**MATERIAL PROVIDED:**
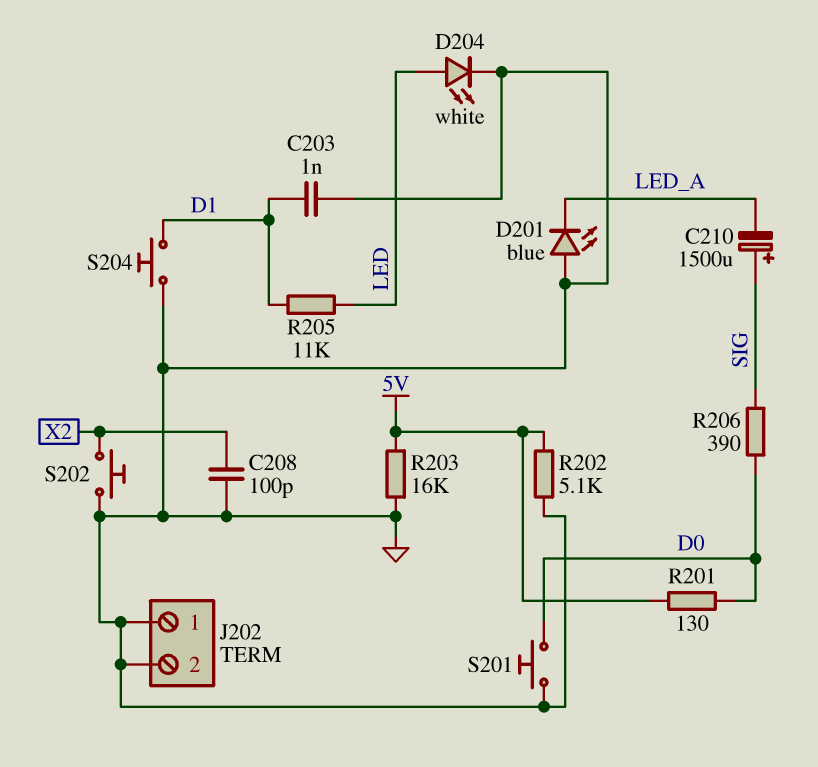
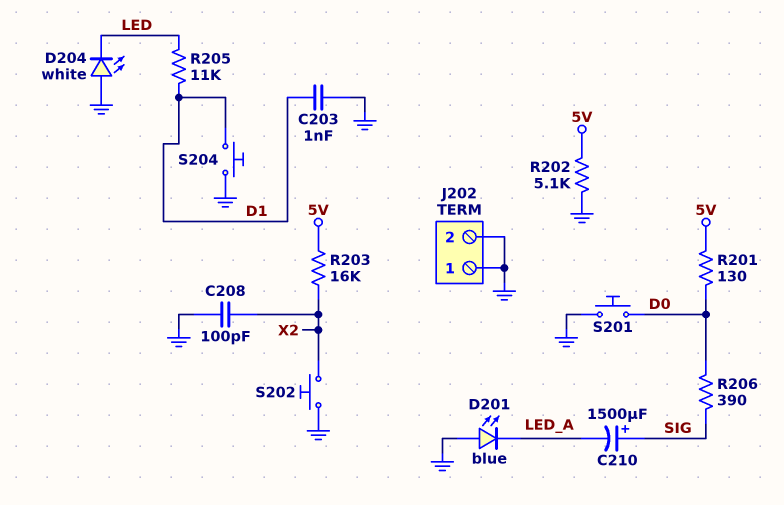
D204: LED white (A LED, K GND) -> LED white (A GND, K LED)
R203: 16k (5V, GND) -> 16k (5V, X2)

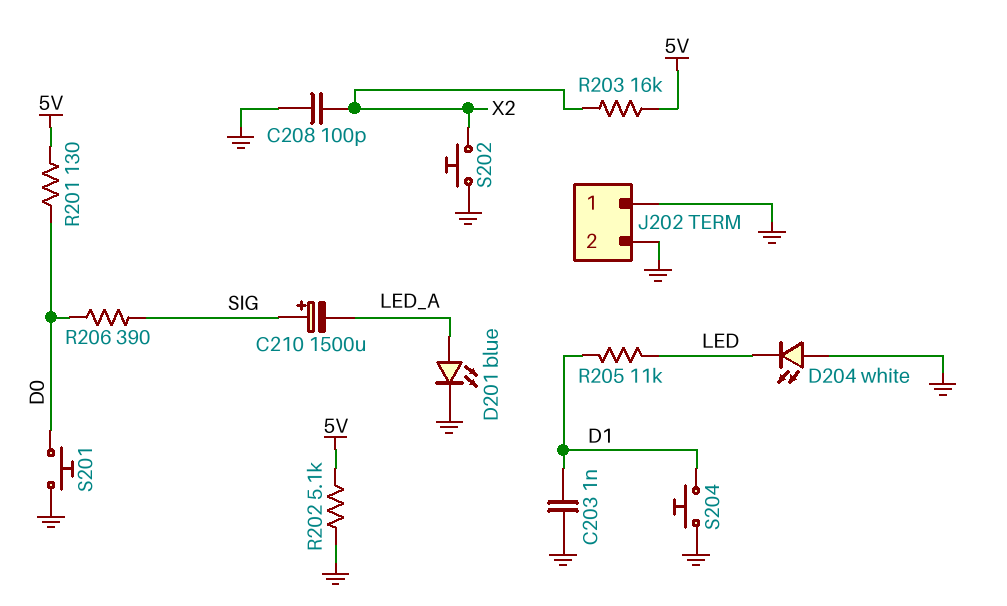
D201: LED blue (A GND, K LED_A) -> LED blue (A LED_A, K GND)

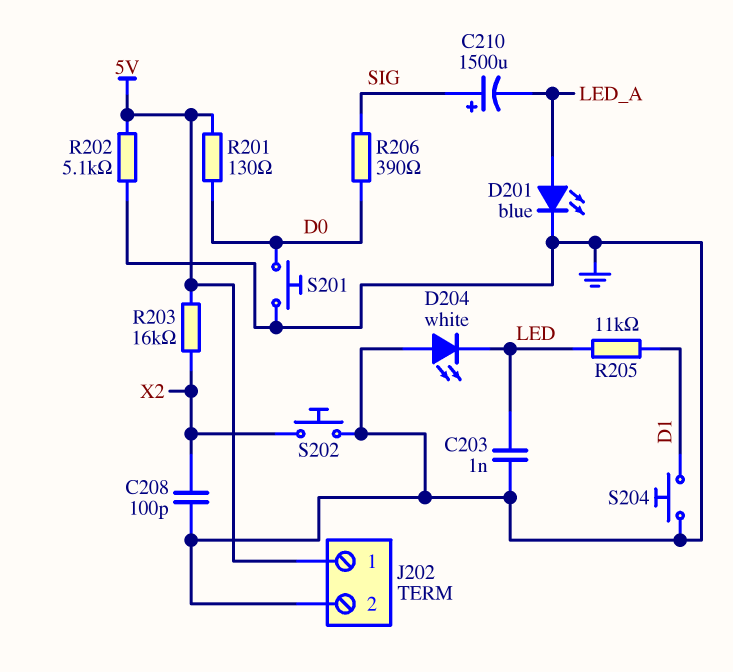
C203: 1nF (D1, GND) -> 1nF (GND, LED)
J202 pin 1: GND -> 5V

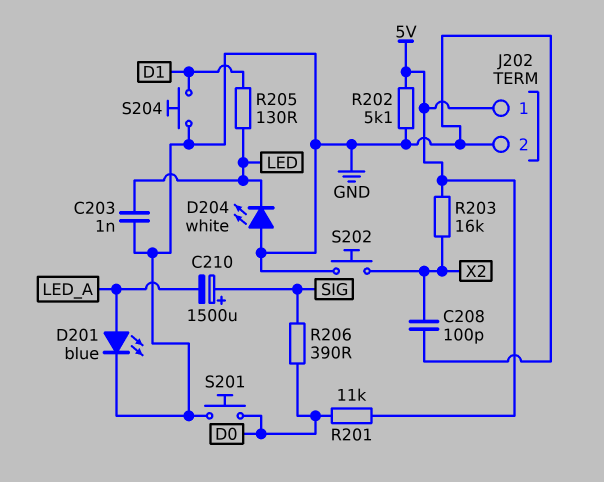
R201: 130 (5V, D0) -> 11k (5V, D0)
R205: 11k (D1, LED) -> 130 (D1, LED)

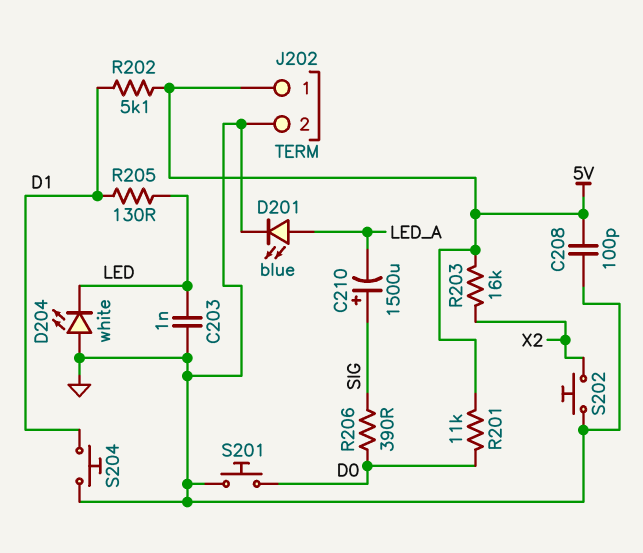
C208: 100pF (GND, X2) -> 100pF (5V, GND)
R202: 5.1k (5V, GND) -> 5.1k (5V, D1)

**TASK TO CARRY OUT:** In the copy, include every entry above exactly and leave out each picture.

**SOLVED EXERCISE:**
D204: LED white (A LED, K GND) -> LED white (A GND, K LED)
R203: 16k (5V, GND) -> 16k (5V, X2)

D201: LED blue (A GND, K LED_A) -> LED blue (A LED_A, K GND)

C203: 1nF (D1, GND) -> 1nF (GND, LED)
J202 pin 1: GND -> 5V

R201: 130 (5V, D0) -> 11k (5V, D0)
R205: 11k (D1, LED) -> 130 (D1, LED)

C208: 100pF (GND, X2) -> 100pF (5V, GND)
R202: 5.1k (5V, GND) -> 5.1k (5V, D1)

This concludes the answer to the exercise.